- [Assigned task]:
Reproduce verbatim all of the data given below, but do not carry over the images.

- [Given records]:
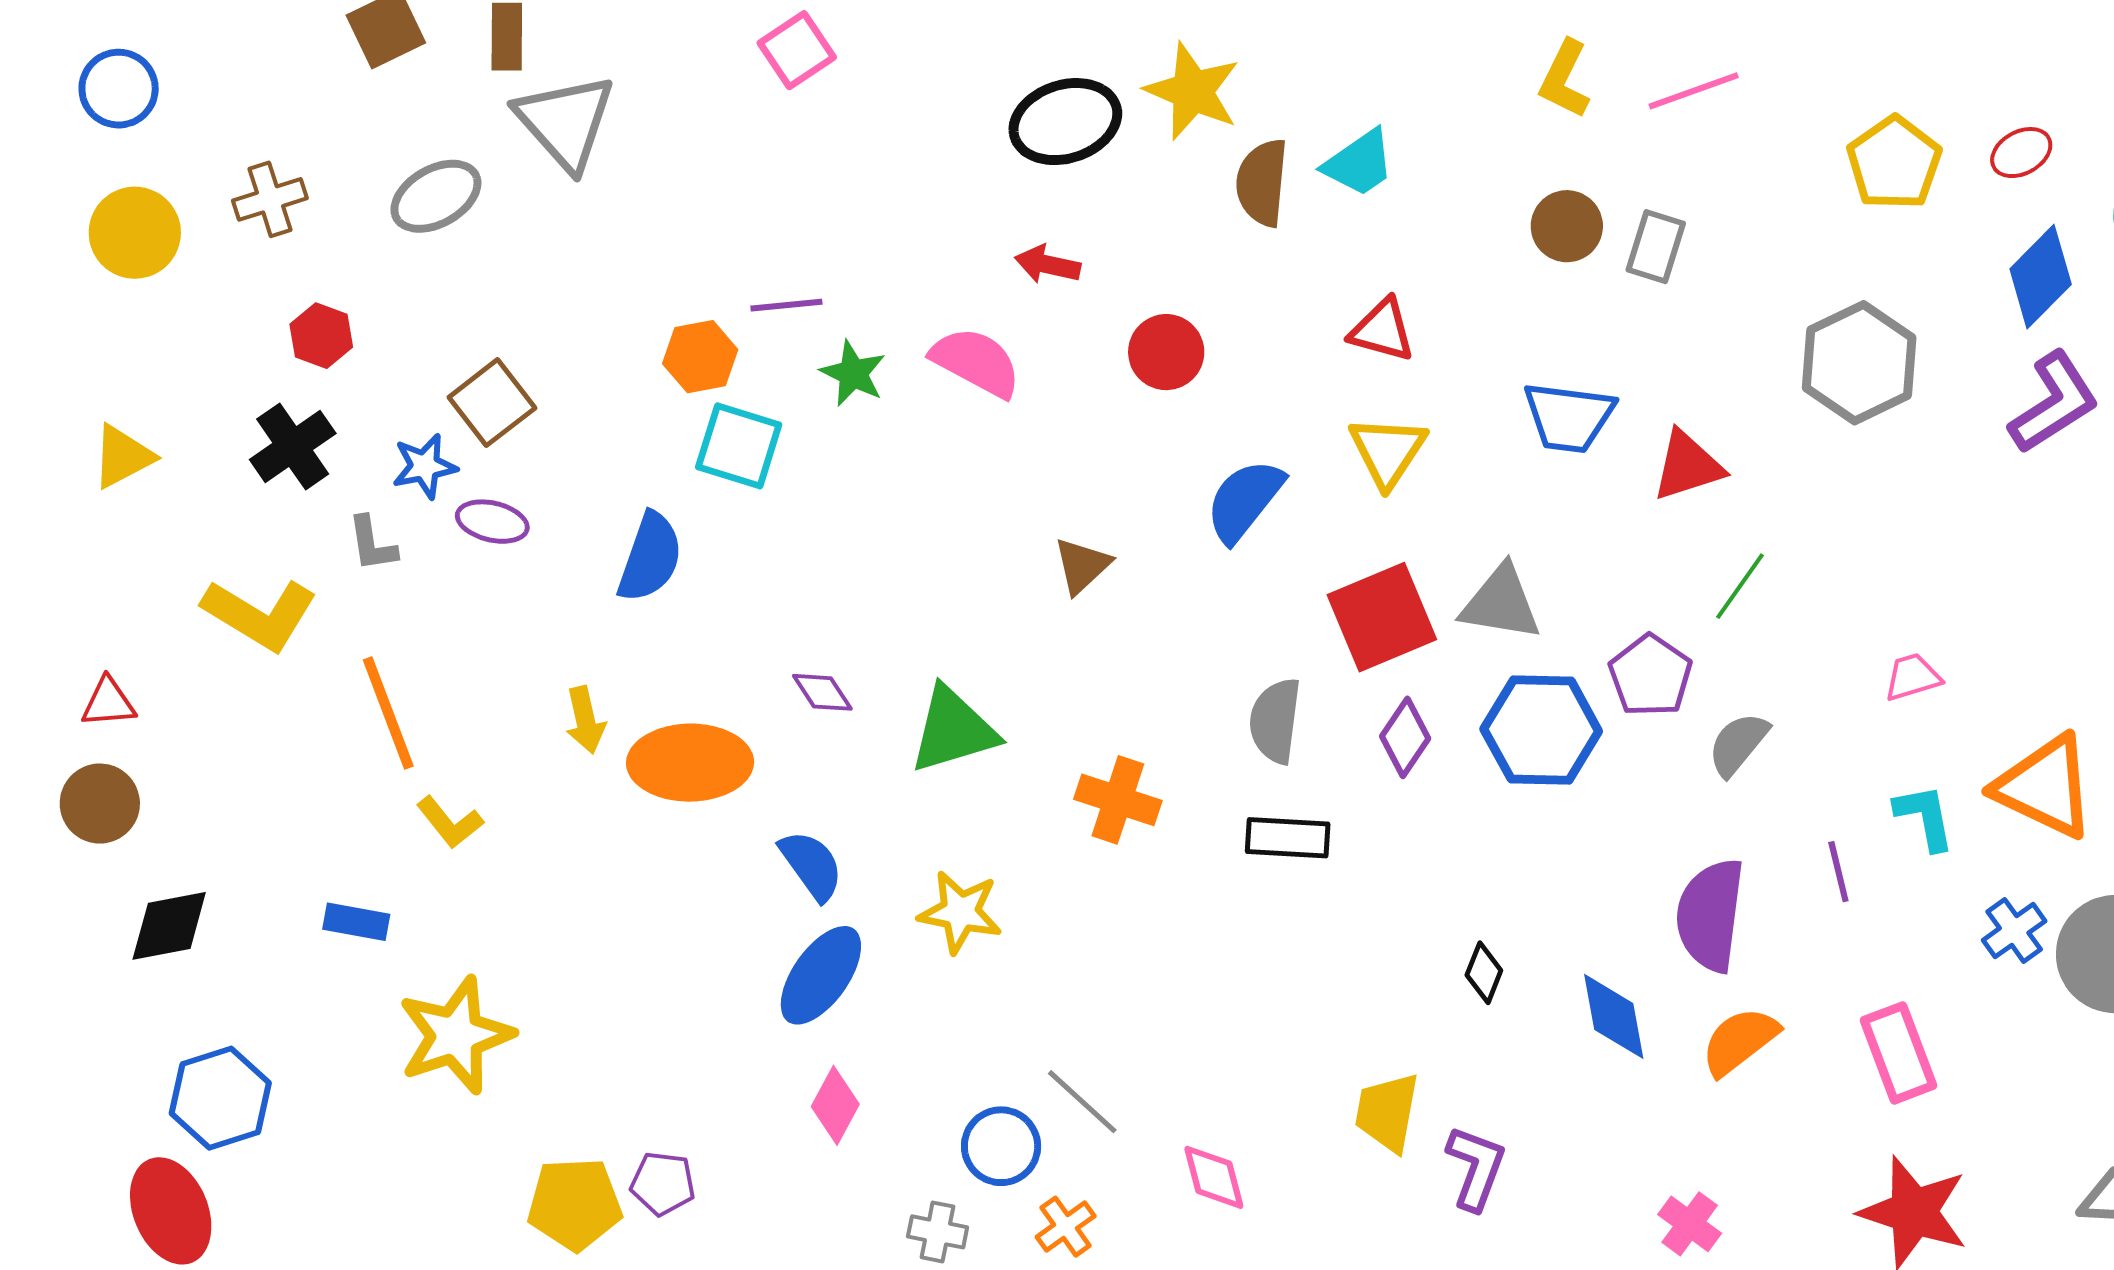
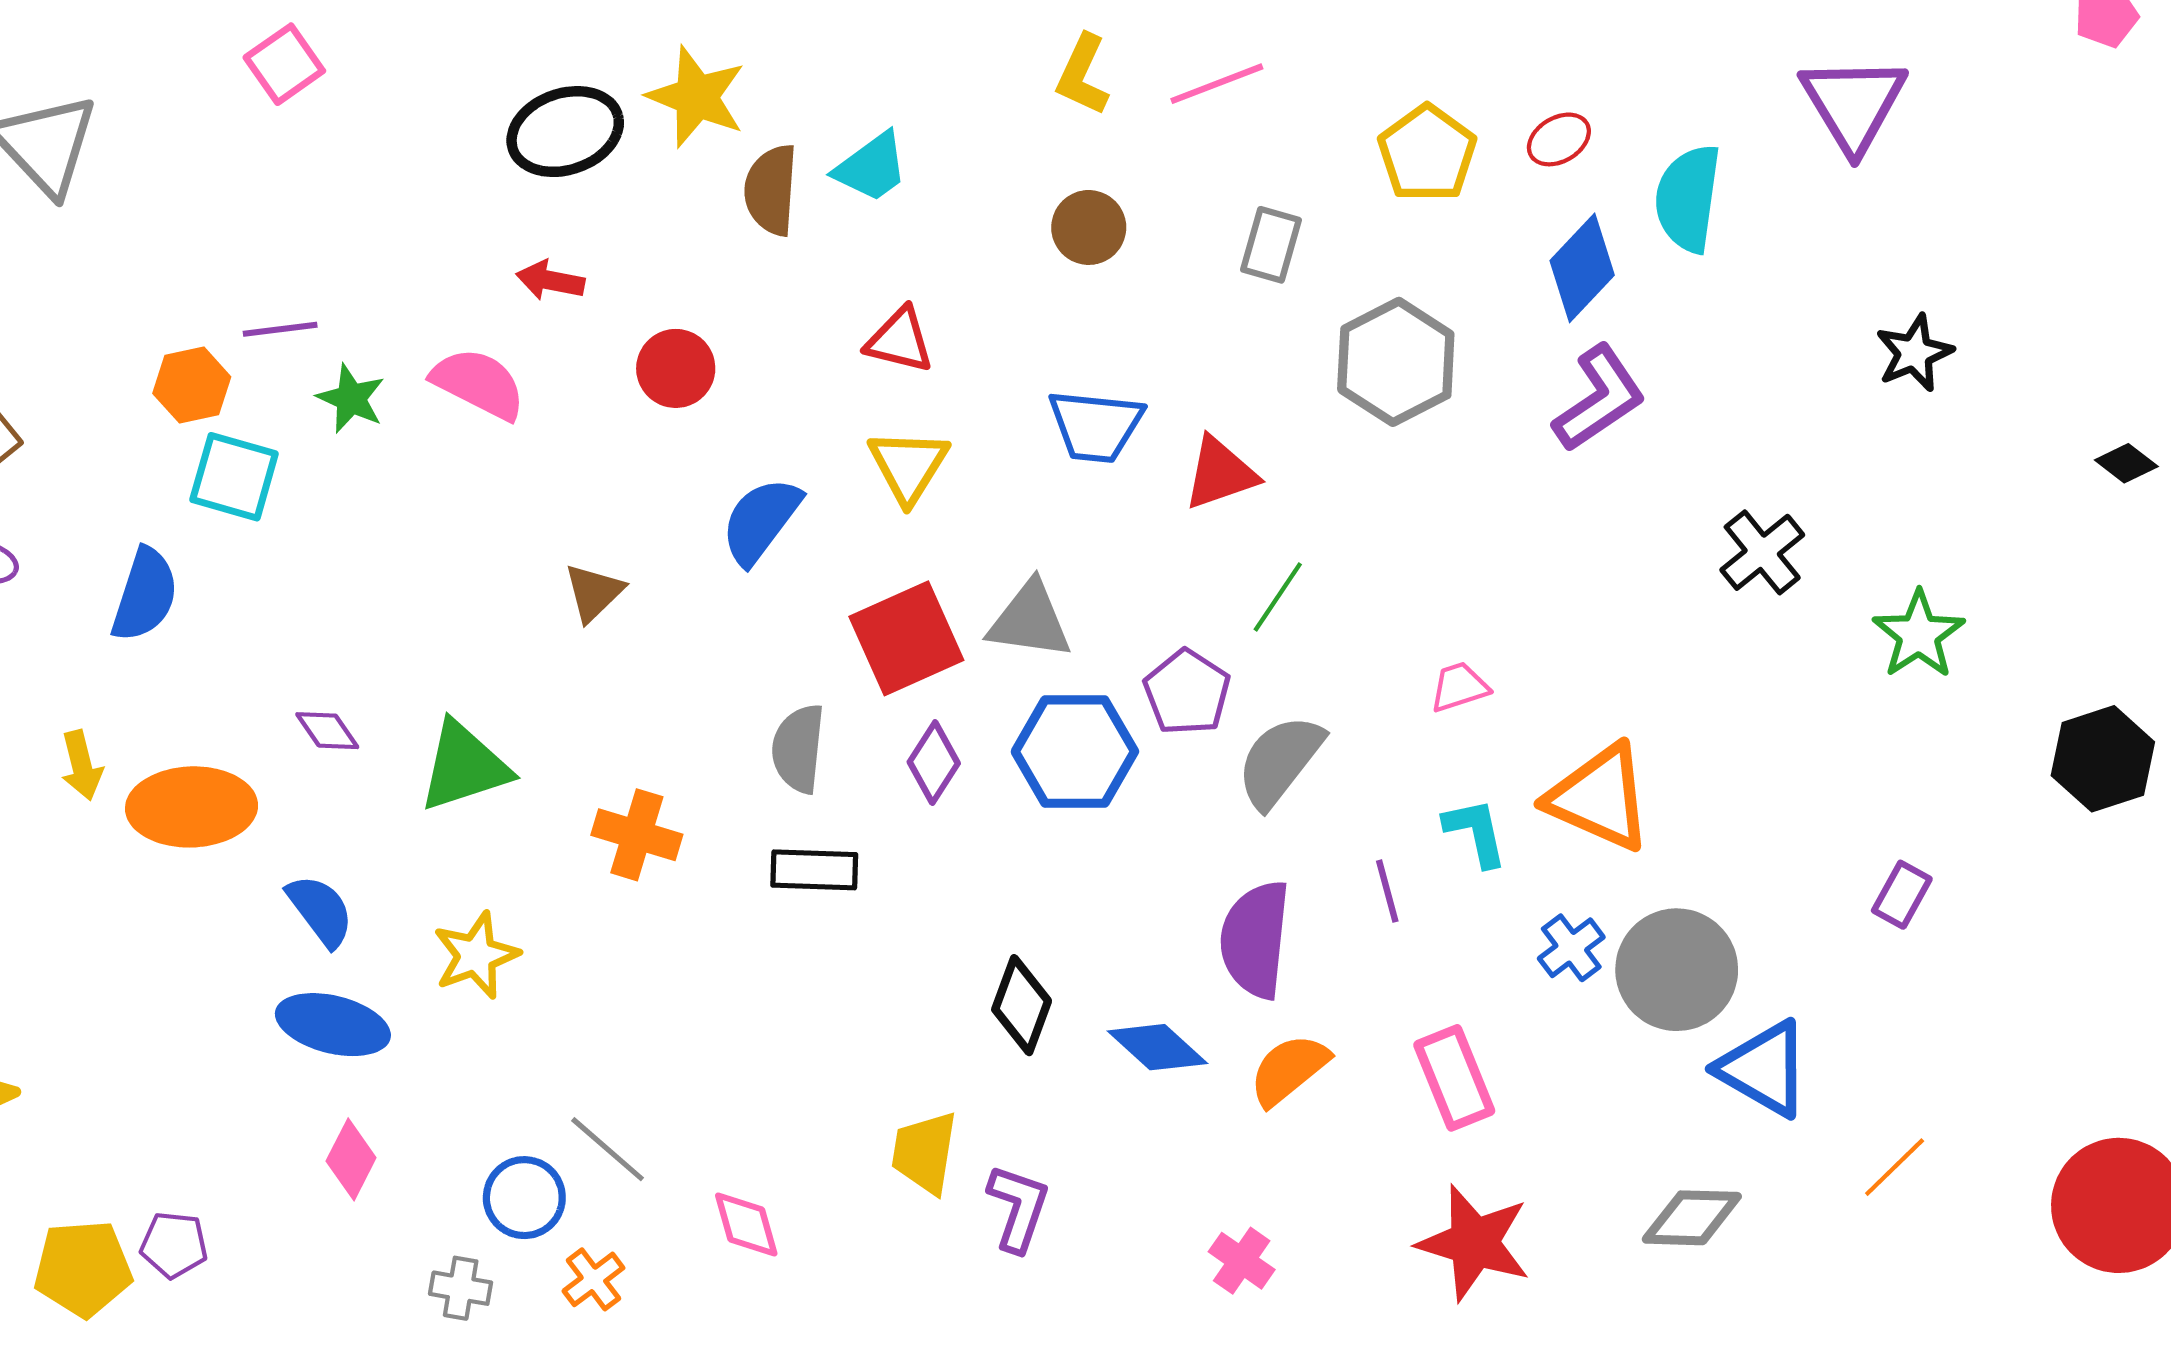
gray rectangle: (1656, 247) -> (1271, 245), moved
gray semicircle: (1738, 744) -> (1280, 761), size x1.4
yellow star: (960, 912) -> (476, 955), turned -30
black diamond: (1484, 973) -> (1022, 1005), size x1.5
blue ellipse: (821, 975) -> (333, 1025), turned 70
blue diamond: (1614, 1016) -> (1157, 1047), turned -36

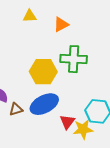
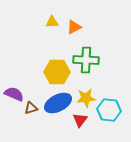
yellow triangle: (30, 16) -> (52, 22), moved
yellow star: (83, 129) -> (86, 98), moved

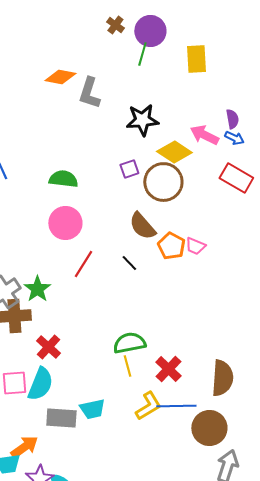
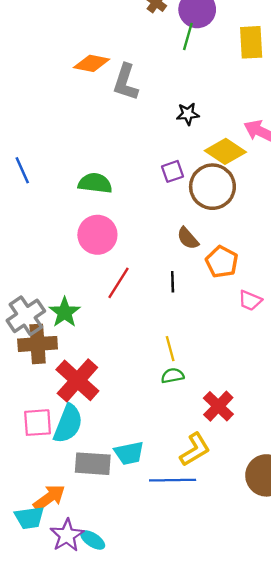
black star: (142, 120) -> (188, 114), size x0.6
brown semicircle: (142, 226) -> (188, 238), size x0.7
pink trapezoid: (195, 246) -> (250, 301), moved
black line: (129, 263) -> (173, 282), turned 42
green semicircle: (129, 343) -> (173, 376), size x0.6
red cross: (48, 347) -> (77, 380), size x1.5
yellow line: (127, 366) -> (170, 349), moved
blue line: (176, 406) -> (173, 480), moved

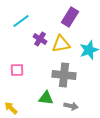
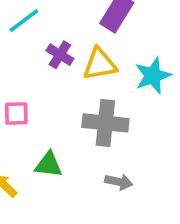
green triangle: (46, 98) -> (49, 165), moved

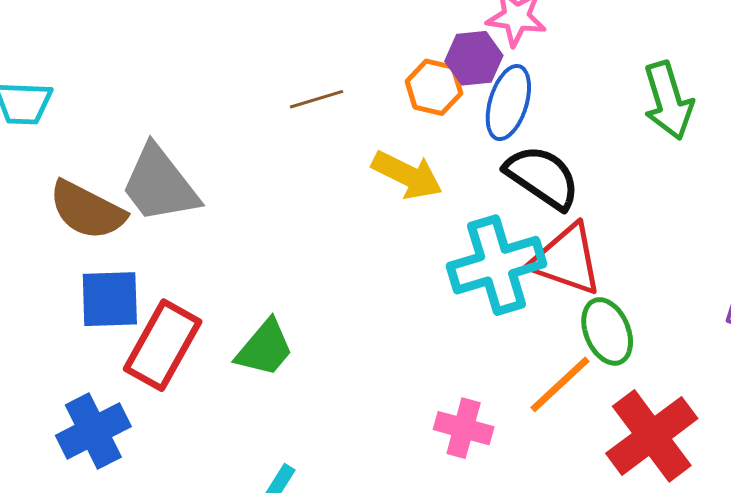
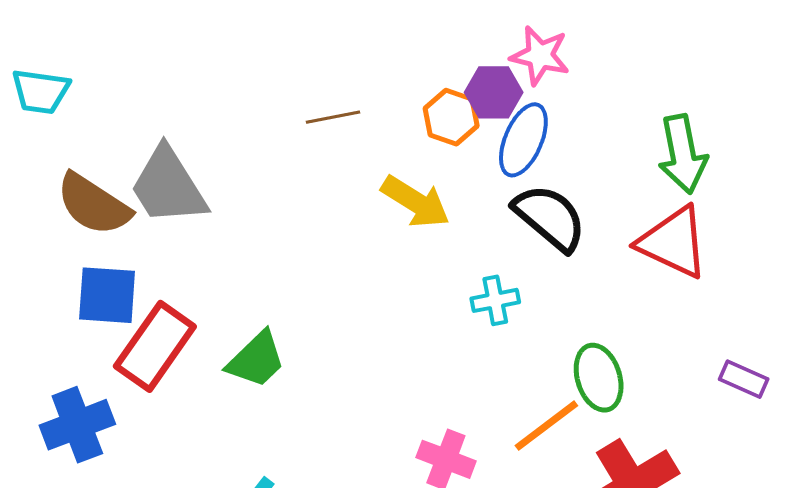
red triangle: (566, 260) -> (673, 242), moved
cyan cross: (497, 265) -> (495, 300), size x0.5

- [Task output]:
gray rectangle: (1656, 247) -> (1271, 245), moved
gray semicircle: (1738, 744) -> (1280, 761), size x1.4
yellow star: (960, 912) -> (476, 955), turned -30
black diamond: (1484, 973) -> (1022, 1005), size x1.5
blue ellipse: (821, 975) -> (333, 1025), turned 70
blue diamond: (1614, 1016) -> (1157, 1047), turned -36

yellow triangle: (30, 16) -> (52, 22), moved
yellow star: (83, 129) -> (86, 98), moved

black star: (142, 120) -> (188, 114), size x0.6
brown semicircle: (142, 226) -> (188, 238), size x0.7
pink trapezoid: (195, 246) -> (250, 301), moved
black line: (129, 263) -> (173, 282), turned 42
green semicircle: (129, 343) -> (173, 376), size x0.6
red cross: (48, 347) -> (77, 380), size x1.5
yellow line: (127, 366) -> (170, 349), moved
blue line: (176, 406) -> (173, 480), moved

green triangle: (46, 98) -> (49, 165), moved

red triangle: (566, 260) -> (673, 242), moved
cyan cross: (497, 265) -> (495, 300), size x0.5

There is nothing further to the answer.